• **Task objective**
Set out each line from the following listing that includes the word "none".

• **Input material**
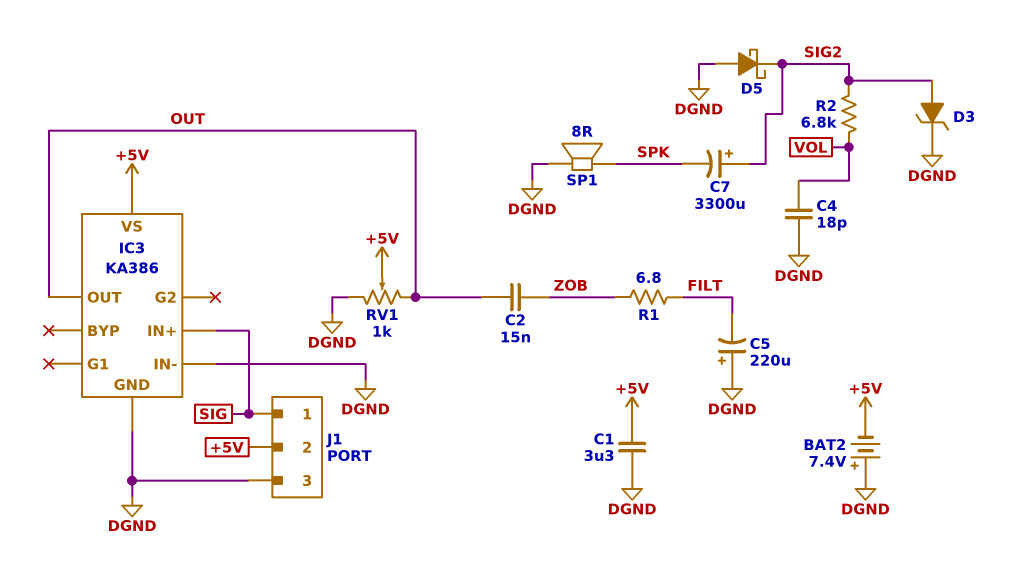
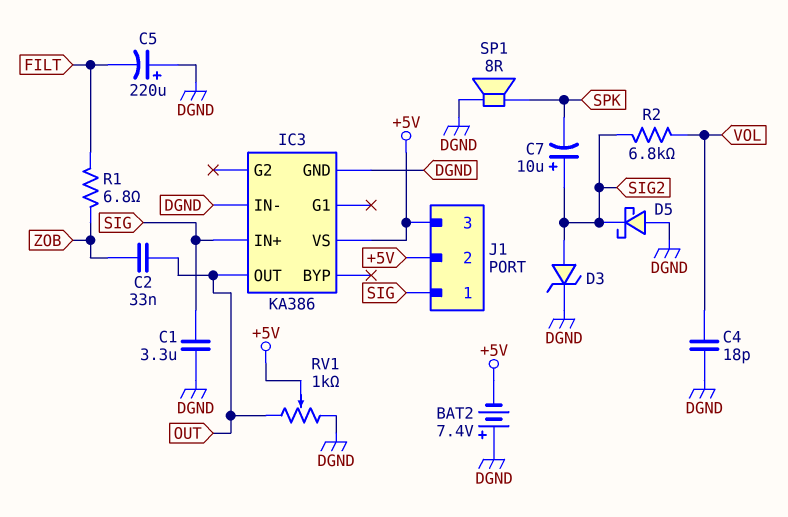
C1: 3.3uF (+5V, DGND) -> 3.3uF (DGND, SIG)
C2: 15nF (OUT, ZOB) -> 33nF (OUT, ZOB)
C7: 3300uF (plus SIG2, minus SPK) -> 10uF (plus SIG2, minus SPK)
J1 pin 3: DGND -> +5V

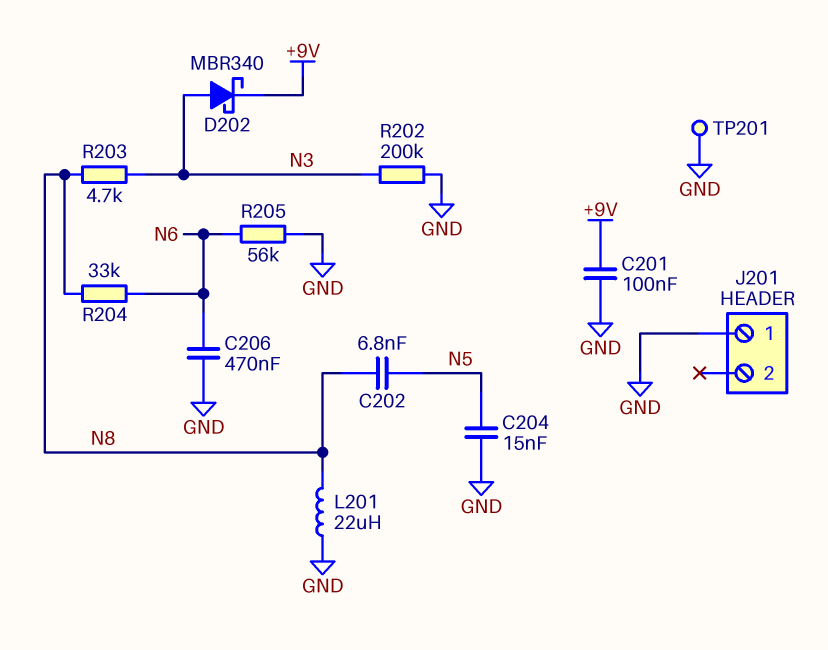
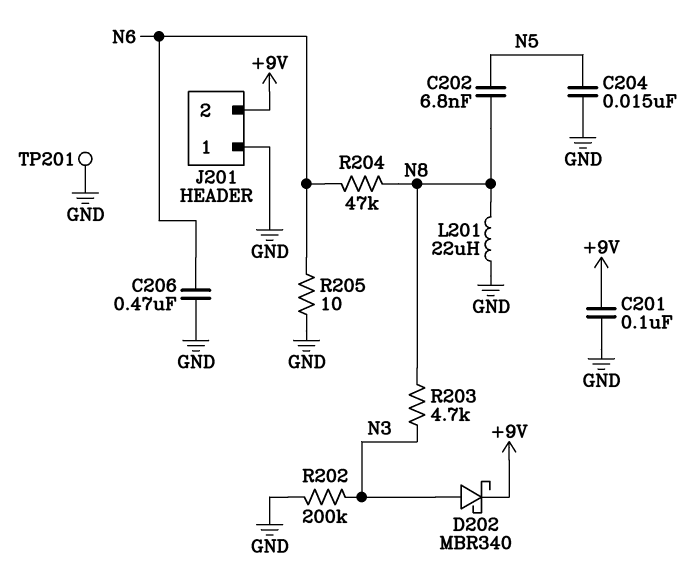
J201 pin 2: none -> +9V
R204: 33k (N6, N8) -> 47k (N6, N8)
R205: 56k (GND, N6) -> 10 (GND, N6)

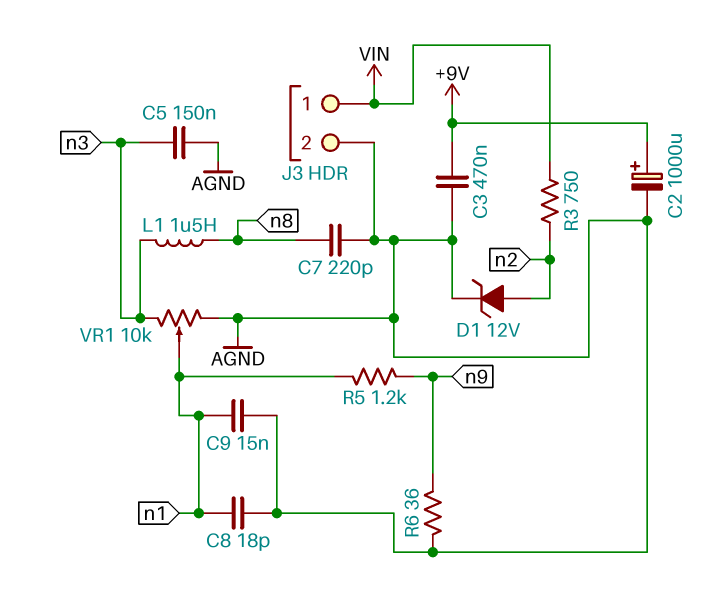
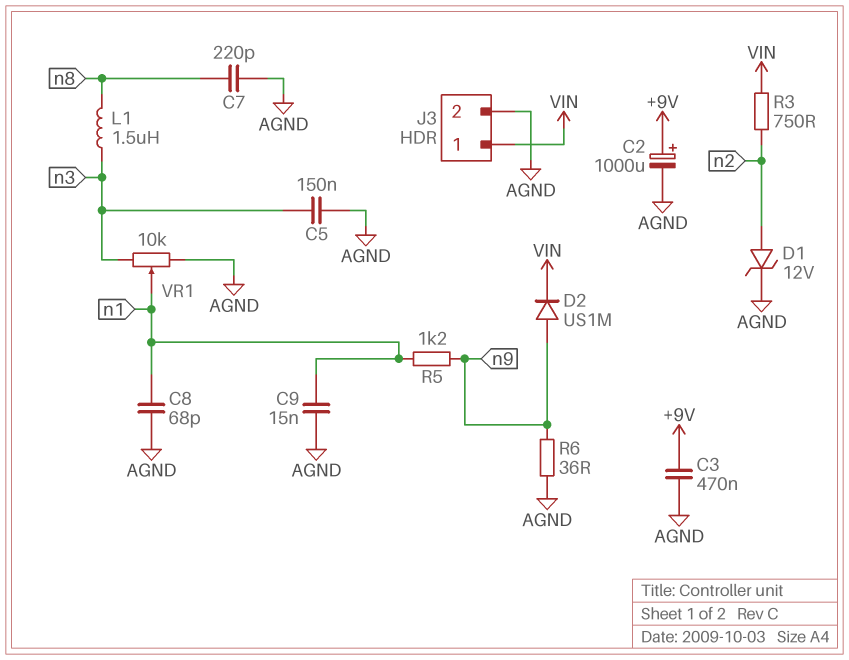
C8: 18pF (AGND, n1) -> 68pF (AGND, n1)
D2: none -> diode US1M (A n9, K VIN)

• **Response box**
J201 pin 2: none -> +9V
D2: none -> diode US1M (A n9, K VIN)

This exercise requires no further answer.